Object change listings
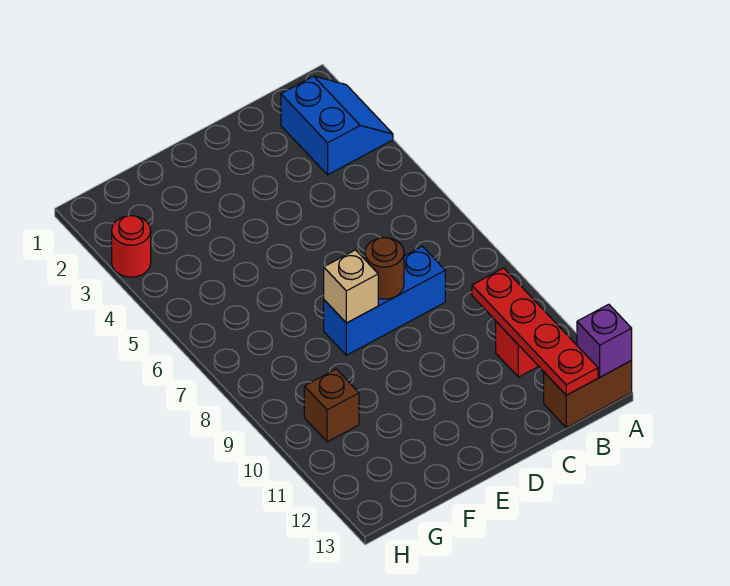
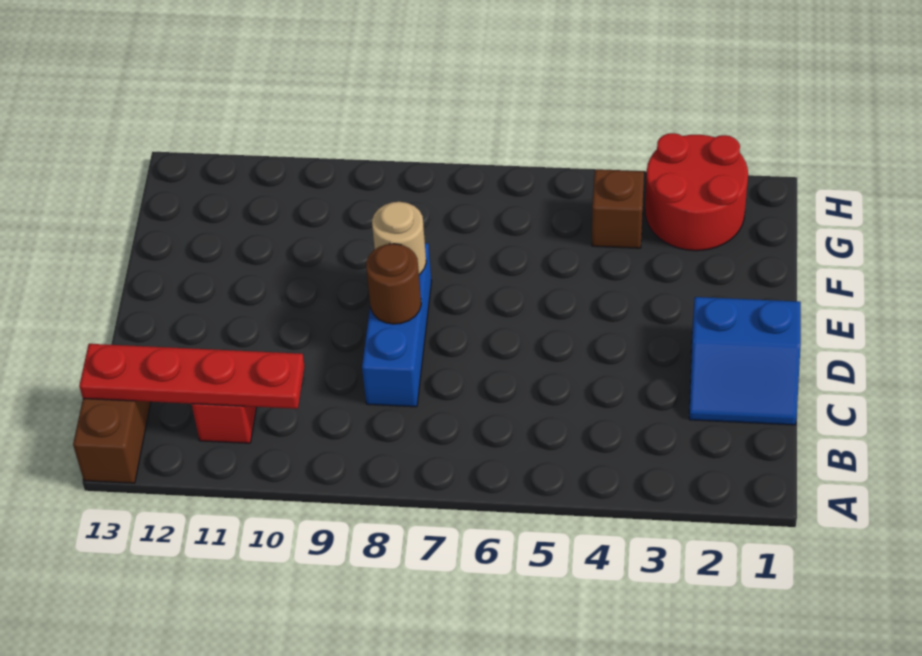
blue slope A2:B3 level 1 top B -> blue slope C1:D2 level 1 top D
purple brick A13 level 2 -> none
tan brick E8 level 2 -> tan round brick E8 level 2
brown brick G10 level 1 -> brown brick G4 level 1
red round brick H3 level 1 -> red round brick G2:H3 level 1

# [The problem]
Are you able to set down all the lines above exactly, without any pictures?

# [Answer]
blue slope A2:B3 level 1 top B -> blue slope C1:D2 level 1 top D
purple brick A13 level 2 -> none
tan brick E8 level 2 -> tan round brick E8 level 2
brown brick G10 level 1 -> brown brick G4 level 1
red round brick H3 level 1 -> red round brick G2:H3 level 1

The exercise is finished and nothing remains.